PROBLEM TO WORK ON
Check each line of the data, and copy those where "AGND" appears.

----------------

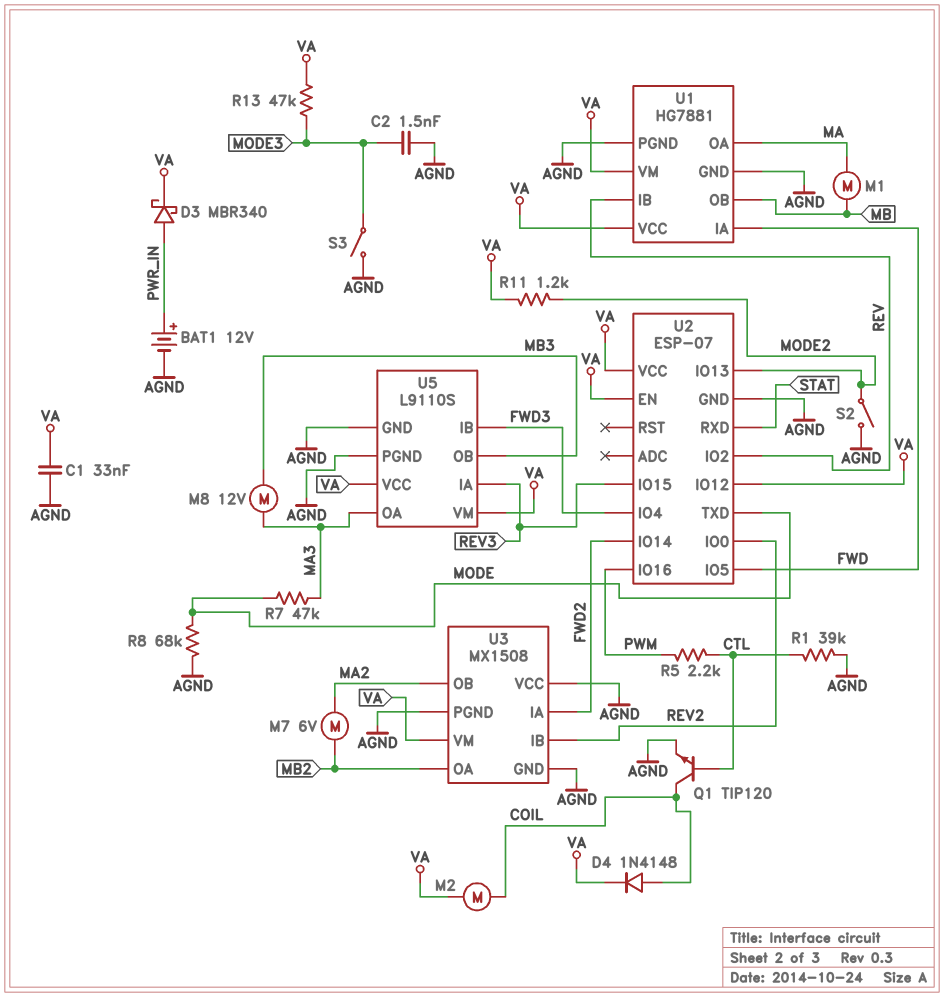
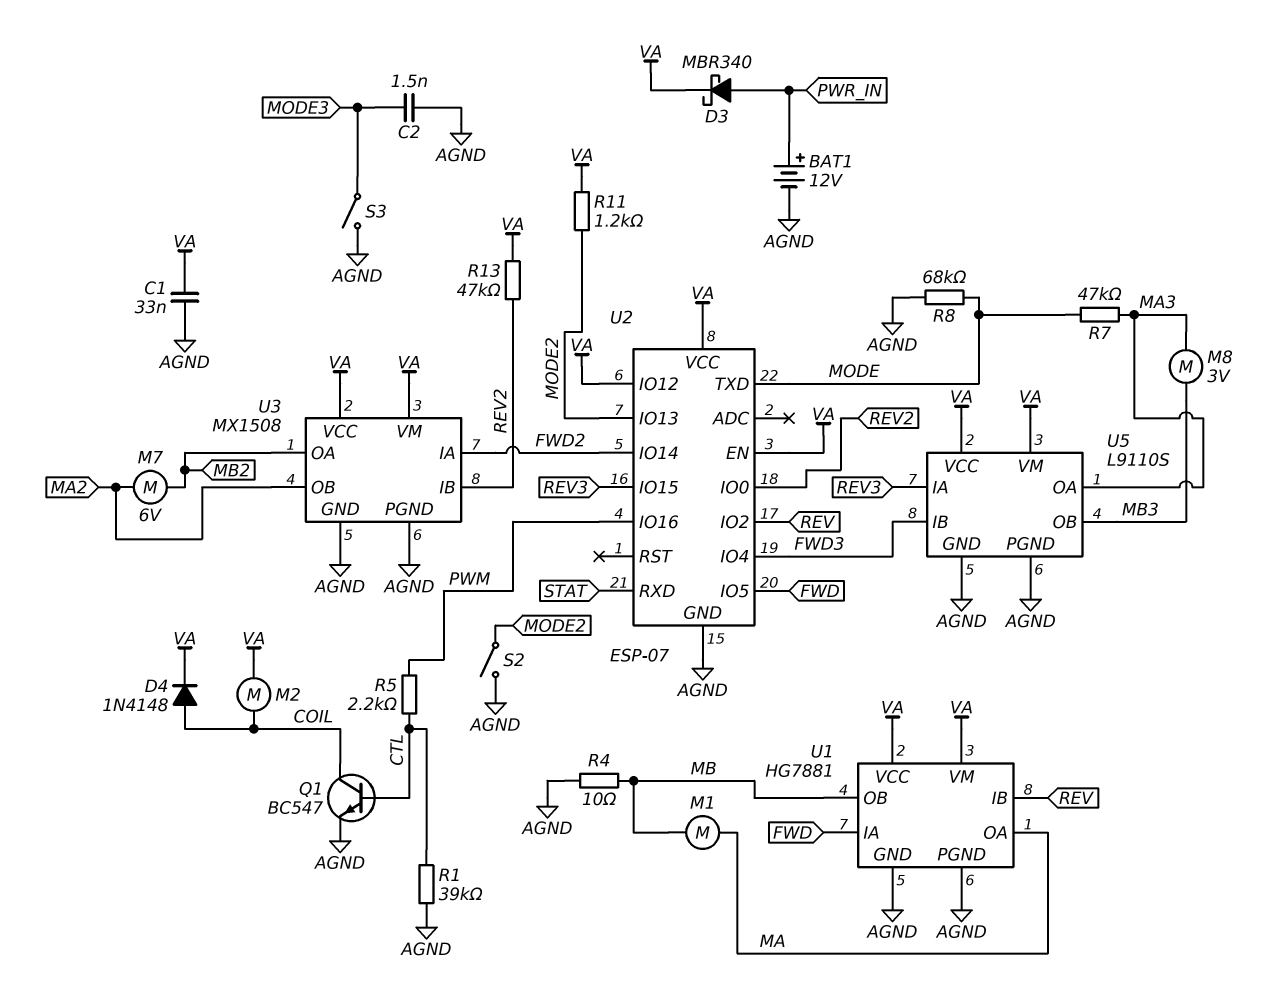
M8: motor 12V (MA3, MB3) -> motor 3V (MA3, MB3)
Q1: NPN TIP120 (B CTL, C COIL, E AGND) -> NPN BC547 (B CTL, C COIL, E AGND)
R4: none -> 10 (AGND, MB)
R13: 47k (MODE3, VA) -> 47k (REV2, VA)
U3 pin VCC: AGND -> VA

----------------

TASK ANSWER
Q1: NPN TIP120 (B CTL, C COIL, E AGND) -> NPN BC547 (B CTL, C COIL, E AGND)
R4: none -> 10 (AGND, MB)
U3 pin VCC: AGND -> VA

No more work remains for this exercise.